### What you should do:
Exactly the lines below from the one with "camera: 35 degrees right, 15 degrees up" up to and including the one with "(436, 239) = (497, 554): blue" make up the answer, with nothing else added.

*** Data shown ***

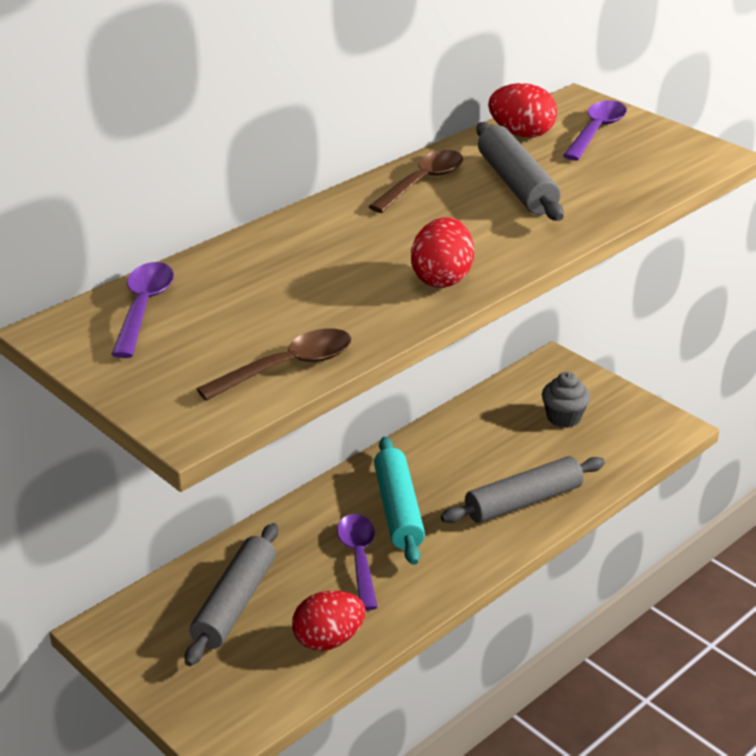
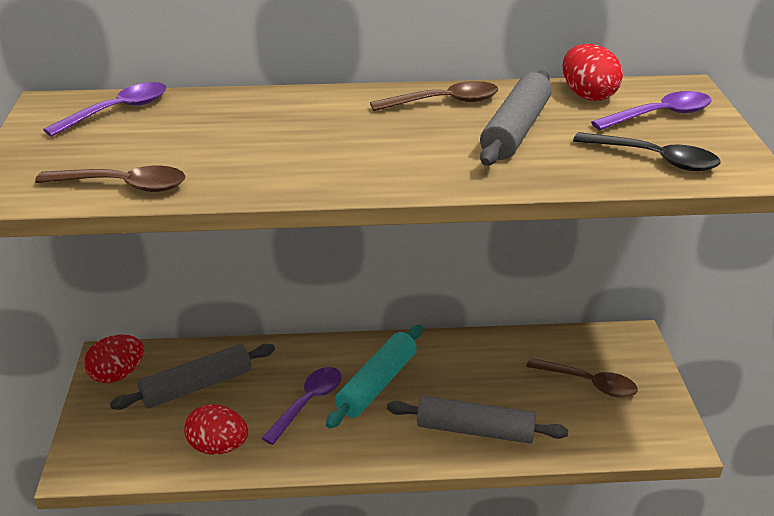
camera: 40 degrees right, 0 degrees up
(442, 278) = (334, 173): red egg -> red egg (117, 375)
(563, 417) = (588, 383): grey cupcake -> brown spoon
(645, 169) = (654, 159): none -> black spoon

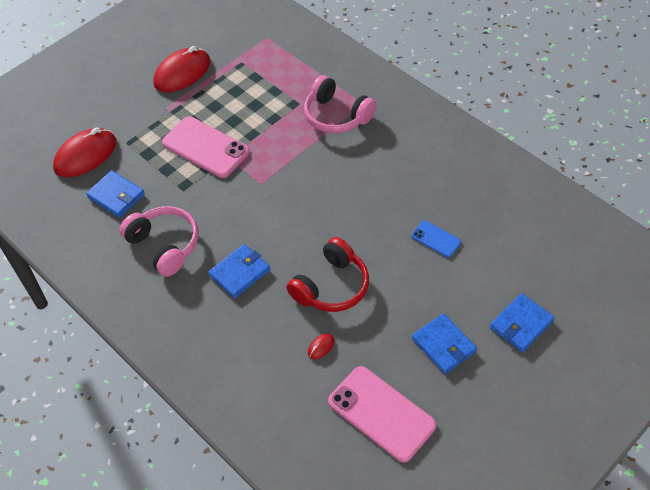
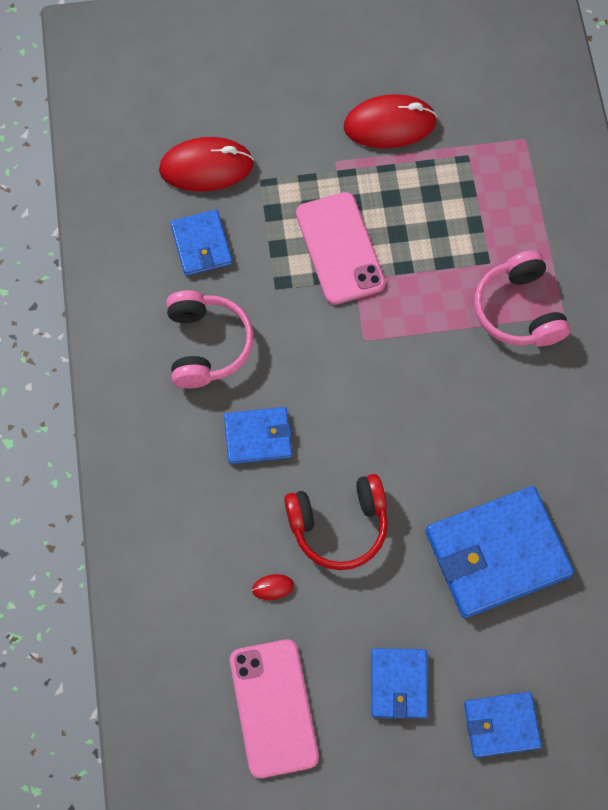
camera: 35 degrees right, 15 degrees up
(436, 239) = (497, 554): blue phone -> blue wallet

*** End of Data shown ***
*** Data shown ***

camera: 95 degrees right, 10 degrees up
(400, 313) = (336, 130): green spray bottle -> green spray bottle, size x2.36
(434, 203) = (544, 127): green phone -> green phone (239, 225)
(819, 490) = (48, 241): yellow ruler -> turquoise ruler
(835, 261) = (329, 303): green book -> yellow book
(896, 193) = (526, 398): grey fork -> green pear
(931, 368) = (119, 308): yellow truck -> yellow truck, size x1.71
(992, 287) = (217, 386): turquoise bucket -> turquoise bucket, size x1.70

*** End of Data shown ***
*** Data shown ***

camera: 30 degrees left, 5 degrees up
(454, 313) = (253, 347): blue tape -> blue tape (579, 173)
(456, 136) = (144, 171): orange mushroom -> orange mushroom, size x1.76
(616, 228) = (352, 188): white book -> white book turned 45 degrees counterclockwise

*** End of Data shown ***

### Solution:
camera: 35 degrees right, 15 degrees up
(436, 239) = (497, 554): blue phone -> blue wallet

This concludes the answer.